━━━ Provided entries
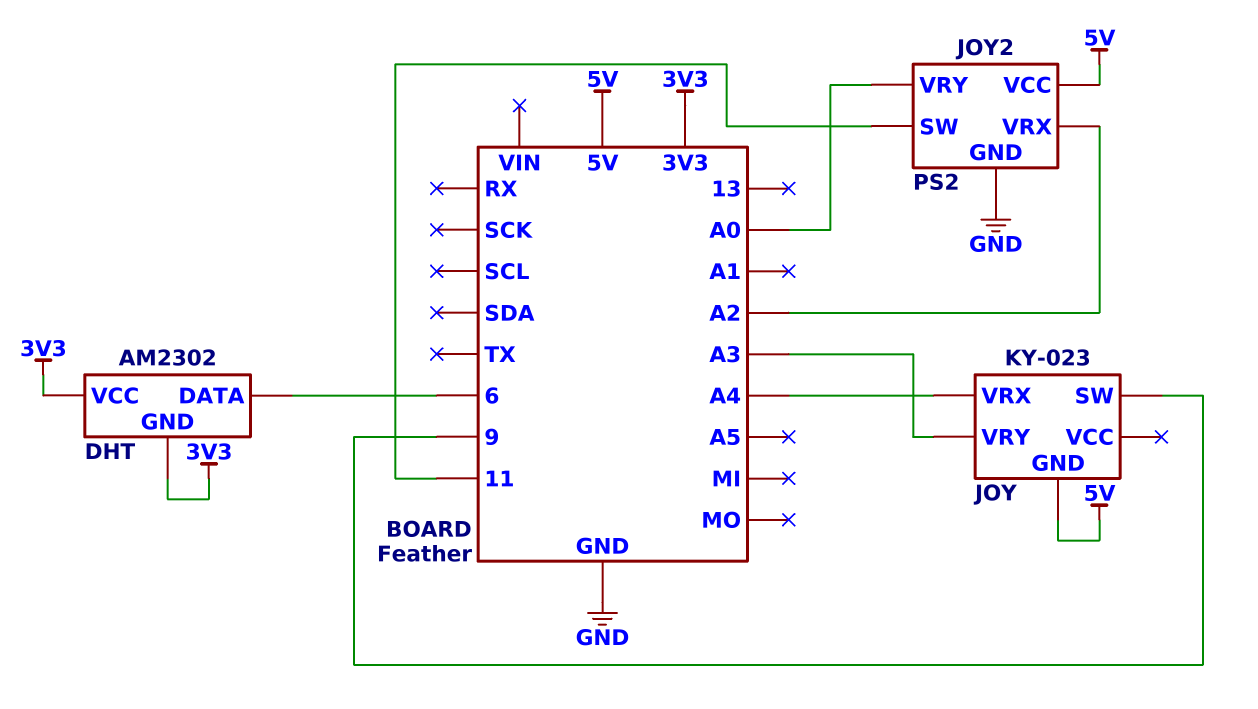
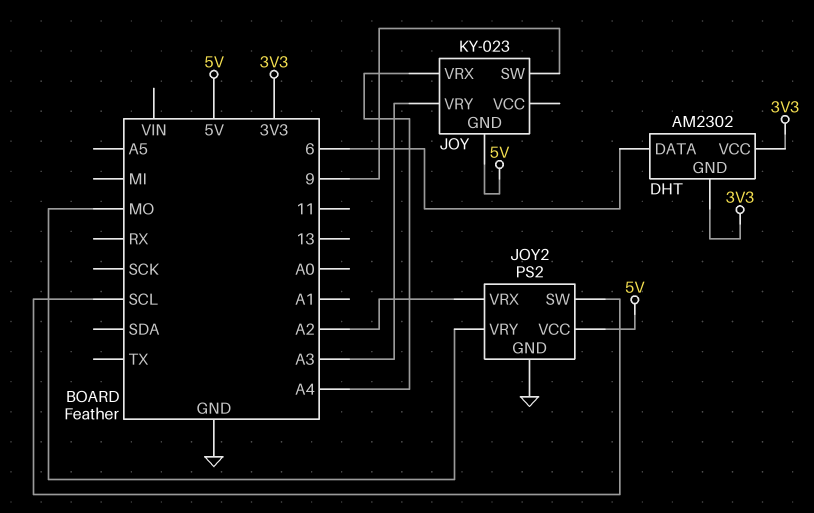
JOY2 pin SW: 11 -> SCL
JOY2 pin VRY: A0 -> MO

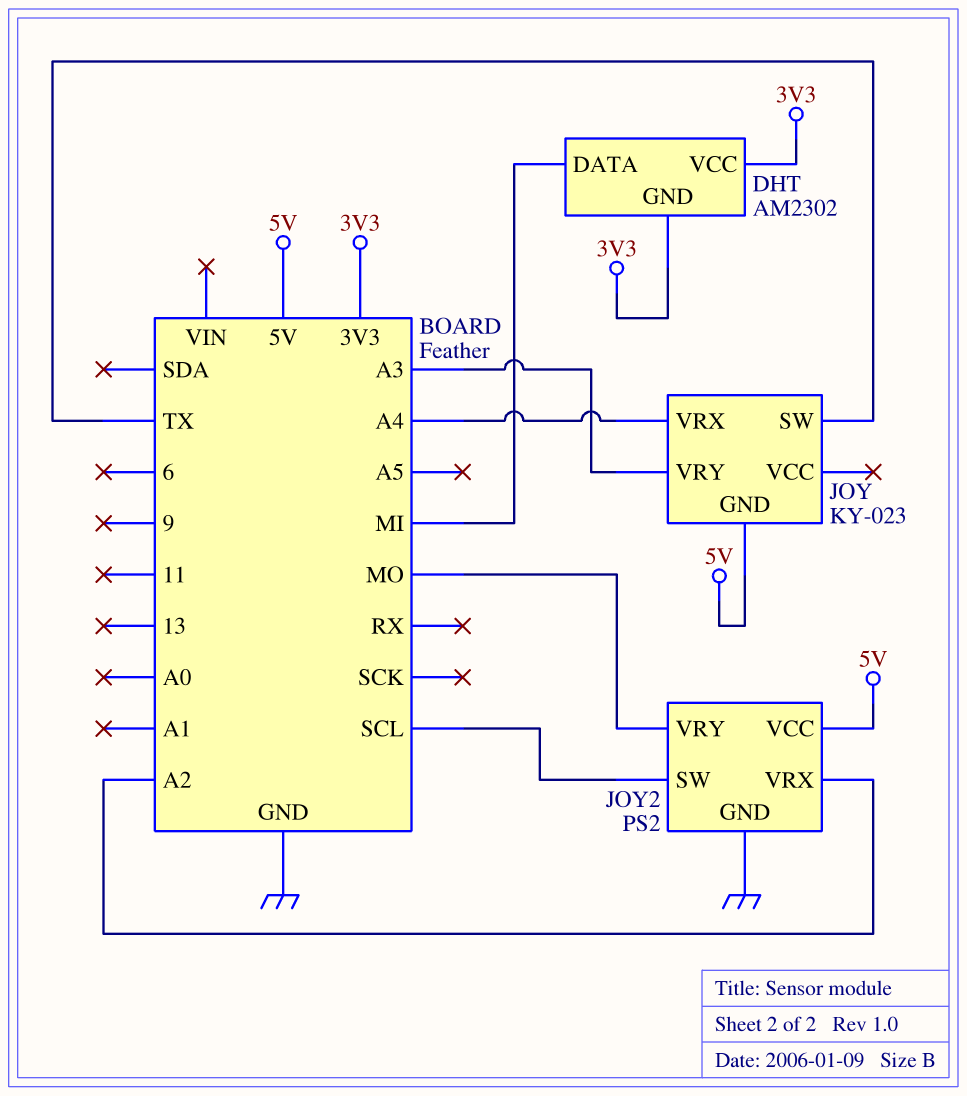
DHT pin DATA: 6 -> MI
JOY pin SW: 9 -> TX

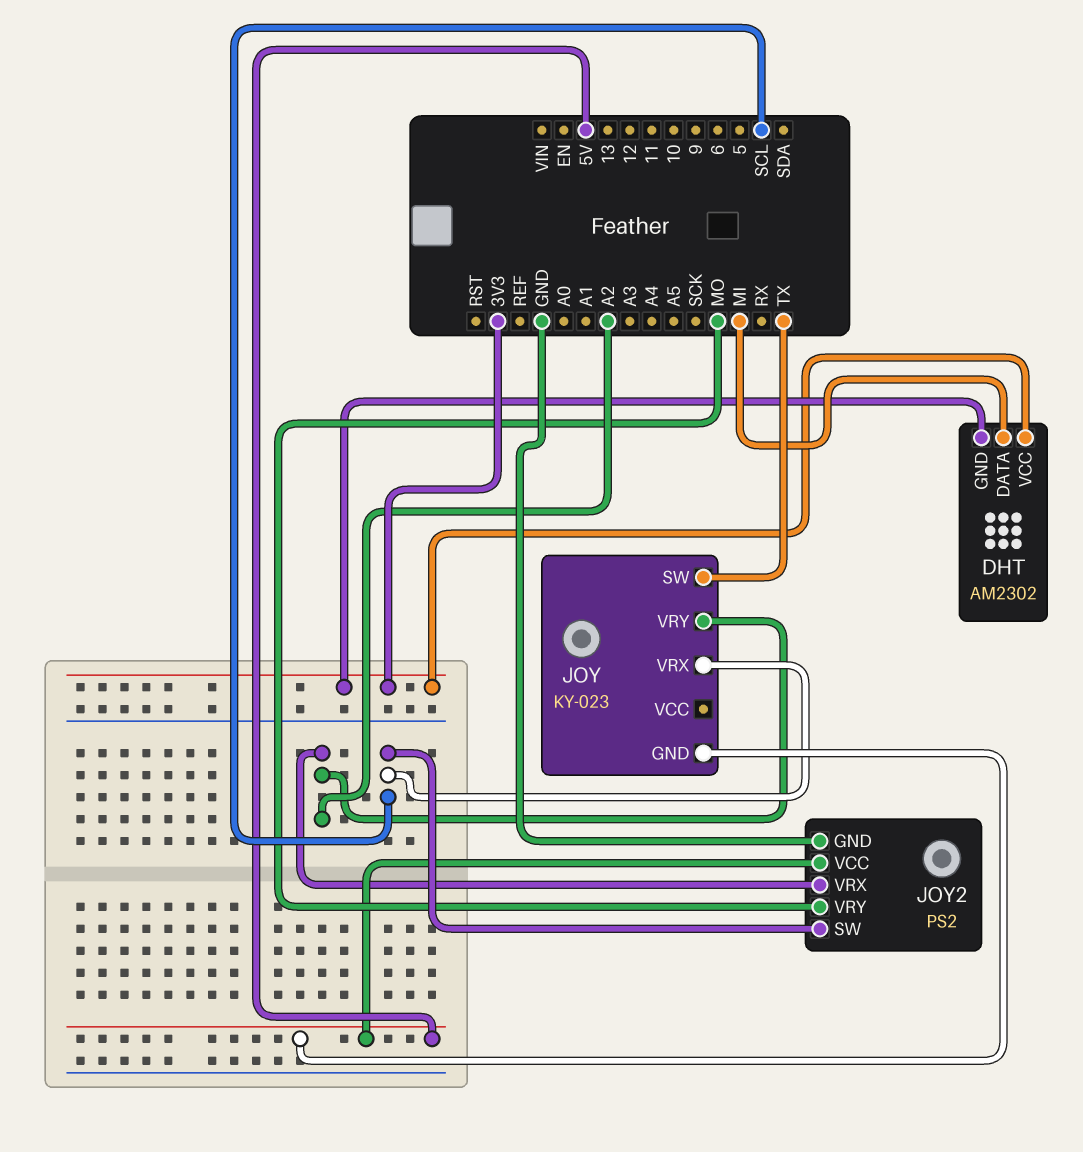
JOY pin VRX: A4 -> SCL
JOY pin VRY: A3 -> A2

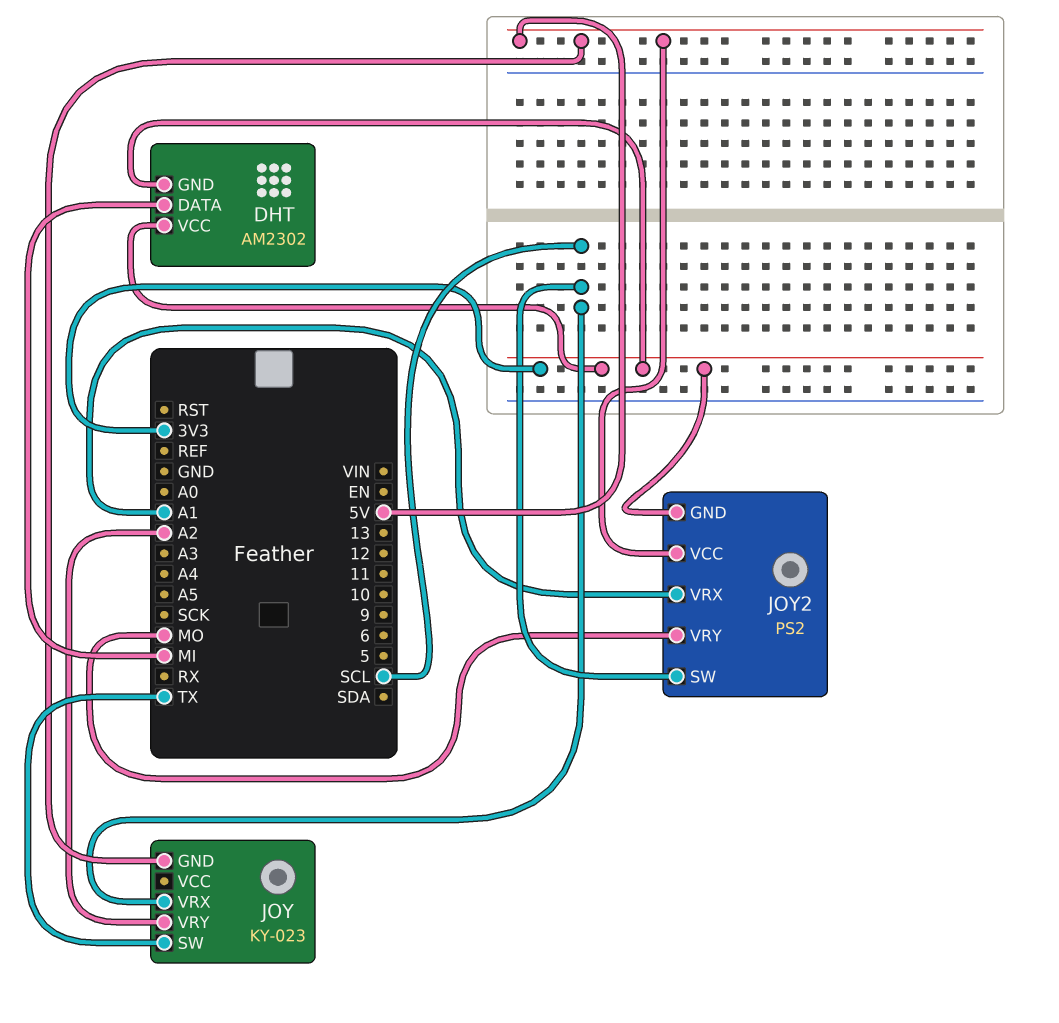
JOY2 pin GND: GND -> 3V3
JOY2 pin VRX: A2 -> A1

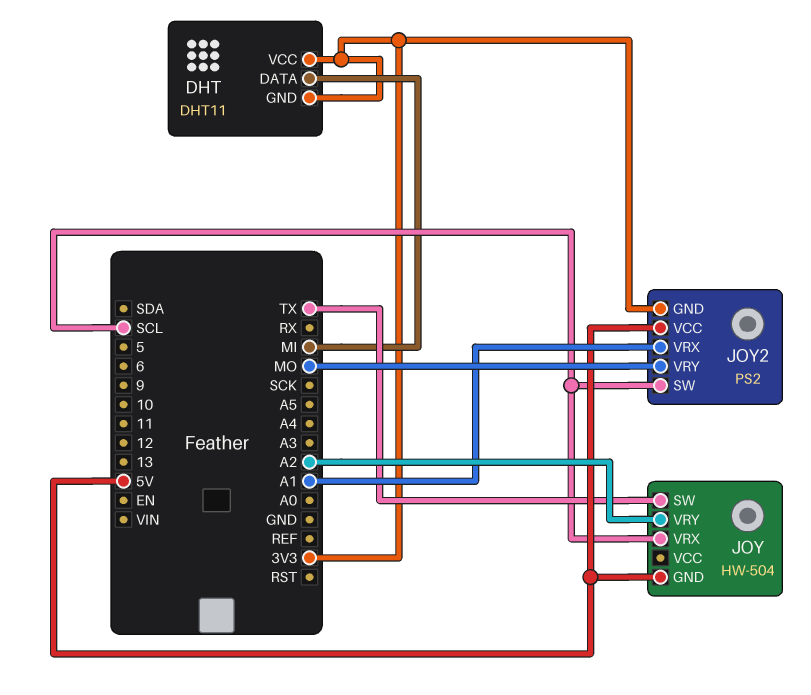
DHT: AM2302 -> DHT11
JOY: KY-023 -> HW-504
━━━━━━
▶ _What needs to be done_
All lines from the one containing "JOY pin VRY: A3 -> A2" to the last line of the records above, both included, need to be repeated word for word; omit the pictures.

▶ _Answer box_
JOY pin VRY: A3 -> A2

JOY2 pin GND: GND -> 3V3
JOY2 pin VRX: A2 -> A1

DHT: AM2302 -> DHT11
JOY: KY-023 -> HW-504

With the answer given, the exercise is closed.